Every line below between the one holding "BUZZER pin IO: 9 -> none" and the one holding "KEYS1 pin K2: C15 -> A12", inclusive, should be copied exactly, and no other line.

====

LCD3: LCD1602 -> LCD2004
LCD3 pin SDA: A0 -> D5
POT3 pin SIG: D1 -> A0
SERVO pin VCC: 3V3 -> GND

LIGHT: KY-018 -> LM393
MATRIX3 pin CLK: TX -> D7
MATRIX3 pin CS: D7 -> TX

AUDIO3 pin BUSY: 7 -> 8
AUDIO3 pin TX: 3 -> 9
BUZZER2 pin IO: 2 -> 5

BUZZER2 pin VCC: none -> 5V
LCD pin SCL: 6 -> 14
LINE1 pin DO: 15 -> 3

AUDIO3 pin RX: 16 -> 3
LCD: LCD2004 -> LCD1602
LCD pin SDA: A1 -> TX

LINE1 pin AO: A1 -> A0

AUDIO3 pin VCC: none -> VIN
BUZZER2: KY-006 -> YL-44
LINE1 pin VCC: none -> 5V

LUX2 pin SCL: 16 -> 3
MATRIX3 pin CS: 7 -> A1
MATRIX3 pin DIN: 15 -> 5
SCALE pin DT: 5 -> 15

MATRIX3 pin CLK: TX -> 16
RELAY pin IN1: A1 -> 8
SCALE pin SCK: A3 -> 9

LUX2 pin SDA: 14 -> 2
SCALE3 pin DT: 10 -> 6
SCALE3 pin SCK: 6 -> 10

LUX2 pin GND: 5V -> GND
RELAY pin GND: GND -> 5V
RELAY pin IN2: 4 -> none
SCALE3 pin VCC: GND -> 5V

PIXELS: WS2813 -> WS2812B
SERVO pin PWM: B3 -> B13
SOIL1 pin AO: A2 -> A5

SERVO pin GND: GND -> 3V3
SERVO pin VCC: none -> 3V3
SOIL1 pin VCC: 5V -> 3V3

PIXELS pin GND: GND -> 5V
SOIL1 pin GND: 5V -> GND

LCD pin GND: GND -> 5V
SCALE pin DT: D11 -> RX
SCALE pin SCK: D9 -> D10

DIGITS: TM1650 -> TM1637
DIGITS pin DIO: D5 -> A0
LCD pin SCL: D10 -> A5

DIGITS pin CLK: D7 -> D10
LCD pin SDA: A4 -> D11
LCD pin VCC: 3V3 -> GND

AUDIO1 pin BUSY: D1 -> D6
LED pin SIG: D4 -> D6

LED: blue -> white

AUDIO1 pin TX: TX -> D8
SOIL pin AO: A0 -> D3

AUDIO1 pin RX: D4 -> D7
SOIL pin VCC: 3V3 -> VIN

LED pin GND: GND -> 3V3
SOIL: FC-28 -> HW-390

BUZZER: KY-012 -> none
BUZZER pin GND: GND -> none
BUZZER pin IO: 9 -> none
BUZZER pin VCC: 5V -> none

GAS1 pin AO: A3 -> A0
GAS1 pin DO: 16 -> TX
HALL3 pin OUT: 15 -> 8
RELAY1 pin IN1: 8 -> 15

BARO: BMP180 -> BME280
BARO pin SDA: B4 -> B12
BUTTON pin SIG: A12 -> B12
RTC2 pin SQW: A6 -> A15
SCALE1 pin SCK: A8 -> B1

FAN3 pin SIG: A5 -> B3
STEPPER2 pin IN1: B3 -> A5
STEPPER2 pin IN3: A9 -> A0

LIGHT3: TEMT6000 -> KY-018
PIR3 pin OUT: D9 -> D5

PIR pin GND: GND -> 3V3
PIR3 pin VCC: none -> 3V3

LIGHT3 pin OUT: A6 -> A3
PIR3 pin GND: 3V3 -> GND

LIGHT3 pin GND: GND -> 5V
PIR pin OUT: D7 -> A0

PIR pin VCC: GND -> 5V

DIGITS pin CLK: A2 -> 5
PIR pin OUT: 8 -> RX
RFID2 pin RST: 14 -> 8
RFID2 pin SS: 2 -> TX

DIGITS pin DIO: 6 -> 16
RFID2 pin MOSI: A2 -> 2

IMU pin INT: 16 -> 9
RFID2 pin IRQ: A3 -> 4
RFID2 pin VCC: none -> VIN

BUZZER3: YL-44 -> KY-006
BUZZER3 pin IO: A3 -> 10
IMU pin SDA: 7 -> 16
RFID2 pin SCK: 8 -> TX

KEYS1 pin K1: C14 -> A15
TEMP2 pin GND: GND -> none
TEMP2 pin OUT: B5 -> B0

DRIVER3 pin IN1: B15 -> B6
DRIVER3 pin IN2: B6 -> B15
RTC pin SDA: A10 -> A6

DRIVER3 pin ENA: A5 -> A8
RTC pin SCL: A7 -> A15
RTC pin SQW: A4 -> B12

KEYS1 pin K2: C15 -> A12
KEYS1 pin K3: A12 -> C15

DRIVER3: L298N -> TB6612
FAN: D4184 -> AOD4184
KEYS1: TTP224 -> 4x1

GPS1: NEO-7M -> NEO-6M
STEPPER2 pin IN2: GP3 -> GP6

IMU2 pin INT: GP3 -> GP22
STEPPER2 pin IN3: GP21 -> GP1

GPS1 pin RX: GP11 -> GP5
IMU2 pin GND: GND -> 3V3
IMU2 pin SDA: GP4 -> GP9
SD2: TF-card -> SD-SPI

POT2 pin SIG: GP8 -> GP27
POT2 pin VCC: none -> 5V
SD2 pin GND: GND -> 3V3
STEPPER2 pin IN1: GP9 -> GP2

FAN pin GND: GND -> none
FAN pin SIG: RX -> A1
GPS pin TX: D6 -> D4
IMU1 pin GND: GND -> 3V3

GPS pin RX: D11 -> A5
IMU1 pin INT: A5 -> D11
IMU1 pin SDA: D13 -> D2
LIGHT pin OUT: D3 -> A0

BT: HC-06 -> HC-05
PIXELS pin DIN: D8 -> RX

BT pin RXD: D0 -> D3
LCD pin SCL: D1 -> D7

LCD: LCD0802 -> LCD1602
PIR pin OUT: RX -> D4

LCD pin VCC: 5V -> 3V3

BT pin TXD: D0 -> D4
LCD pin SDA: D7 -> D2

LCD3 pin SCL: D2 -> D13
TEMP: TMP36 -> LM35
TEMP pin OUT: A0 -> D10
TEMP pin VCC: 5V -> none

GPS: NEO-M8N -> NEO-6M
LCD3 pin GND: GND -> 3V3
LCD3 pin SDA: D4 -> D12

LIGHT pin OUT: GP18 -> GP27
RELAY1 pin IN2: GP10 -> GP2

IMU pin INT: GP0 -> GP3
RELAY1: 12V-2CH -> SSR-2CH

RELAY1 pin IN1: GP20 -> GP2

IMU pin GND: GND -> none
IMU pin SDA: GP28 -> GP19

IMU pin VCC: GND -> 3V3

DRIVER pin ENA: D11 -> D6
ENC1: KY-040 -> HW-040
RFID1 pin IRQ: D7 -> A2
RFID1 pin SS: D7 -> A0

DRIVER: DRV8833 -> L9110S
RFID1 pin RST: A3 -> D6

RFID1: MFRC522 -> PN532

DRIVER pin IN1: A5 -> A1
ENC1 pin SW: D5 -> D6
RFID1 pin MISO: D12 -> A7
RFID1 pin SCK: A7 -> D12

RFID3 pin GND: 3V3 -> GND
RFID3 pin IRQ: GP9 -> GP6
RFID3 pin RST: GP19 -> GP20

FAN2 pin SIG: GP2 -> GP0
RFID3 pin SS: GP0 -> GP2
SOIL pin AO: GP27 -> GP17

====

▸ **Your solution**:
BUZZER pin IO: 9 -> none
BUZZER pin VCC: 5V -> none

GAS1 pin AO: A3 -> A0
GAS1 pin DO: 16 -> TX
HALL3 pin OUT: 15 -> 8
RELAY1 pin IN1: 8 -> 15

BARO: BMP180 -> BME280
BARO pin SDA: B4 -> B12
BUTTON pin SIG: A12 -> B12
RTC2 pin SQW: A6 -> A15
SCALE1 pin SCK: A8 -> B1

FAN3 pin SIG: A5 -> B3
STEPPER2 pin IN1: B3 -> A5
STEPPER2 pin IN3: A9 -> A0

LIGHT3: TEMT6000 -> KY-018
PIR3 pin OUT: D9 -> D5

PIR pin GND: GND -> 3V3
PIR3 pin VCC: none -> 3V3

LIGHT3 pin OUT: A6 -> A3
PIR3 pin GND: 3V3 -> GND

LIGHT3 pin GND: GND -> 5V
PIR pin OUT: D7 -> A0

PIR pin VCC: GND -> 5V

DIGITS pin CLK: A2 -> 5
PIR pin OUT: 8 -> RX
RFID2 pin RST: 14 -> 8
RFID2 pin SS: 2 -> TX

DIGITS pin DIO: 6 -> 16
RFID2 pin MOSI: A2 -> 2

IMU pin INT: 16 -> 9
RFID2 pin IRQ: A3 -> 4
RFID2 pin VCC: none -> VIN

BUZZER3: YL-44 -> KY-006
BUZZER3 pin IO: A3 -> 10
IMU pin SDA: 7 -> 16
RFID2 pin SCK: 8 -> TX

KEYS1 pin K1: C14 -> A15
TEMP2 pin GND: GND -> none
TEMP2 pin OUT: B5 -> B0

DRIVER3 pin IN1: B15 -> B6
DRIVER3 pin IN2: B6 -> B15
RTC pin SDA: A10 -> A6

DRIVER3 pin ENA: A5 -> A8
RTC pin SCL: A7 -> A15
RTC pin SQW: A4 -> B12

KEYS1 pin K2: C15 -> A12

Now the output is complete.